WHAT IS EXPECTED: Look through the listing and report every line that has "plane" in it.

BEGIN

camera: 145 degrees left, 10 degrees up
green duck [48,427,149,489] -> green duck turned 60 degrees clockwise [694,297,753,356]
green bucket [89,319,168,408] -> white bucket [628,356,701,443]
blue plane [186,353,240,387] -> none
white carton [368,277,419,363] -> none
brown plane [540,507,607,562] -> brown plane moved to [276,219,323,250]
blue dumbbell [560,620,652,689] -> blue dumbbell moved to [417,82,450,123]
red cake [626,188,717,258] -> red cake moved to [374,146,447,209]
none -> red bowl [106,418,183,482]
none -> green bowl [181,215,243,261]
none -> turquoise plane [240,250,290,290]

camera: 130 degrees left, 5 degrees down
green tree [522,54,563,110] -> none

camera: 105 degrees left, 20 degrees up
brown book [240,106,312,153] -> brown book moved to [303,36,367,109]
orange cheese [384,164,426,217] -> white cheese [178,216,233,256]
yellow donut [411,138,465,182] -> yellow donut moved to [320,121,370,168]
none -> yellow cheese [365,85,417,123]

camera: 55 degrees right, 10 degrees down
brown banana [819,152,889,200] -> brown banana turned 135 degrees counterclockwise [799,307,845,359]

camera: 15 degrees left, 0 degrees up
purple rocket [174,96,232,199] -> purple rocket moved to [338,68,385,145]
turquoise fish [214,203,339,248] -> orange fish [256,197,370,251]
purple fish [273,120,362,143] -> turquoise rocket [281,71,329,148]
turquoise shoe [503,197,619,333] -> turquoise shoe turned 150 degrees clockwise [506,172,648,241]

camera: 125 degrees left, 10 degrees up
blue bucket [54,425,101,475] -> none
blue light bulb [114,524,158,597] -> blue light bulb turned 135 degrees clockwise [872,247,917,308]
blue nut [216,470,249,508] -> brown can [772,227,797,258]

END

SOLUTION TO THIS TASK:
blue plane [186,353,240,387] -> none
brown plane [540,507,607,562] -> brown plane moved to [276,219,323,250]
none -> turquoise plane [240,250,290,290]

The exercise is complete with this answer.